*** Records to use Section Begins ***

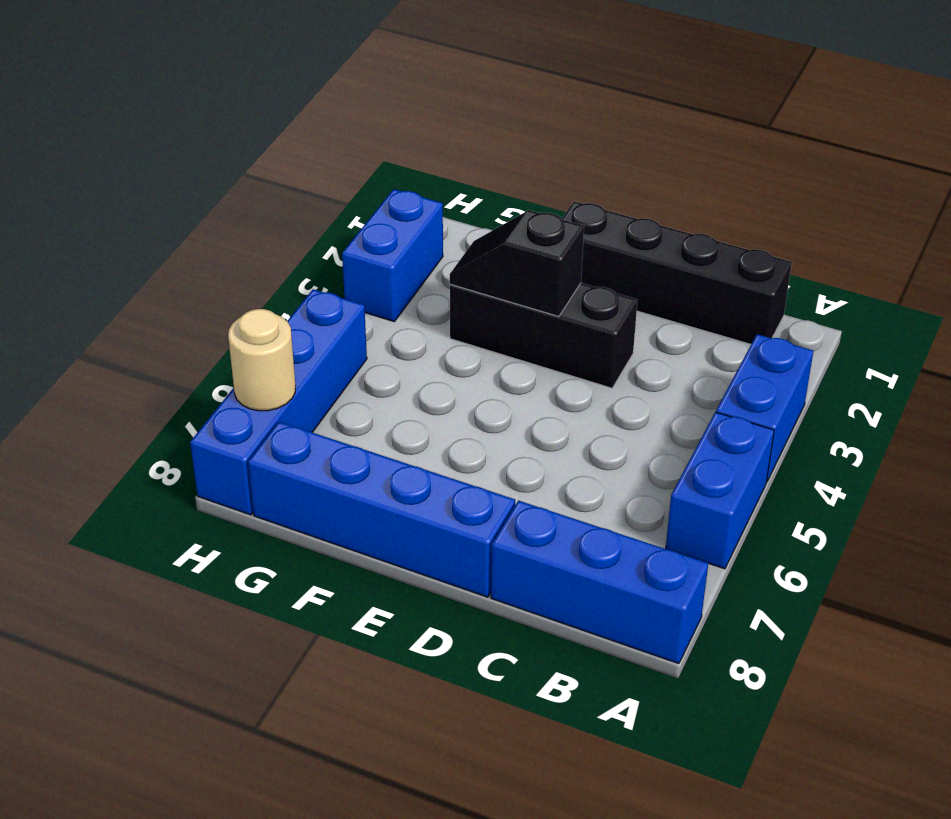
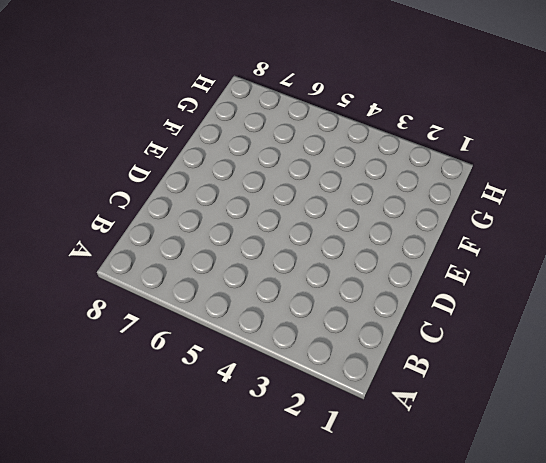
none -> blue brick A3:A4 level 1
none -> blue brick A5:A6 level 1

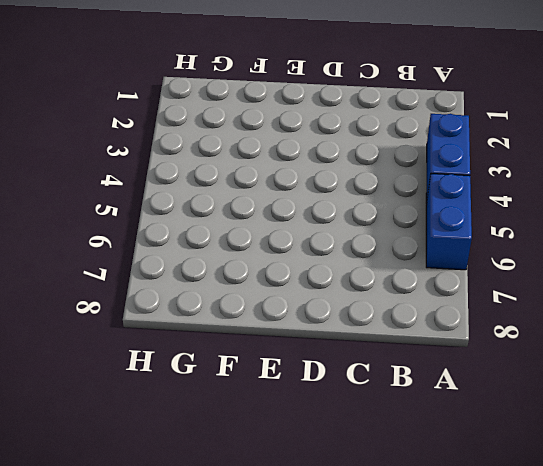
none -> blue brick A8:C8 level 1
none -> black brick B1:E1 level 1

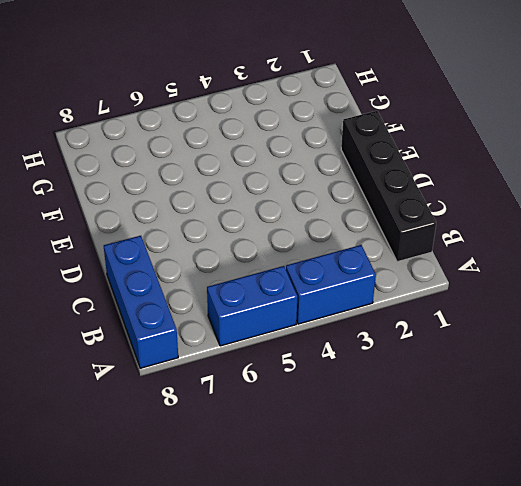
none -> black brick D3:F3 level 1
none -> blue brick D8:G8 level 1

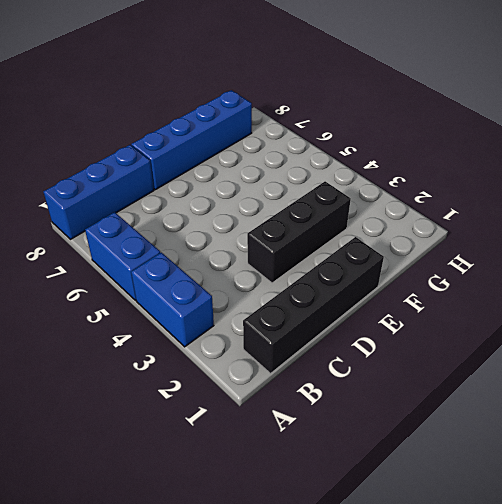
none -> blue brick H2:H3 level 1
none -> blue brick H5:H8 level 1

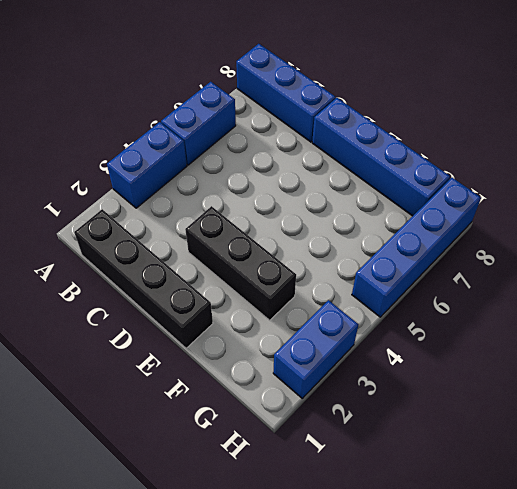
none -> black slope E3:F3 level 2 top E
none -> tan round brick H7 level 2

*** Records to use Section Ends ***

## Exercise requirements
Please return exactly, and only, the lines from the one containing "none -> black brick D3:F3 level 1" through the end of the records, with both end lines kept and every picture dropped.

## The completed task
none -> black brick D3:F3 level 1
none -> blue brick D8:G8 level 1

none -> blue brick H2:H3 level 1
none -> blue brick H5:H8 level 1

none -> black slope E3:F3 level 2 top E
none -> tan round brick H7 level 2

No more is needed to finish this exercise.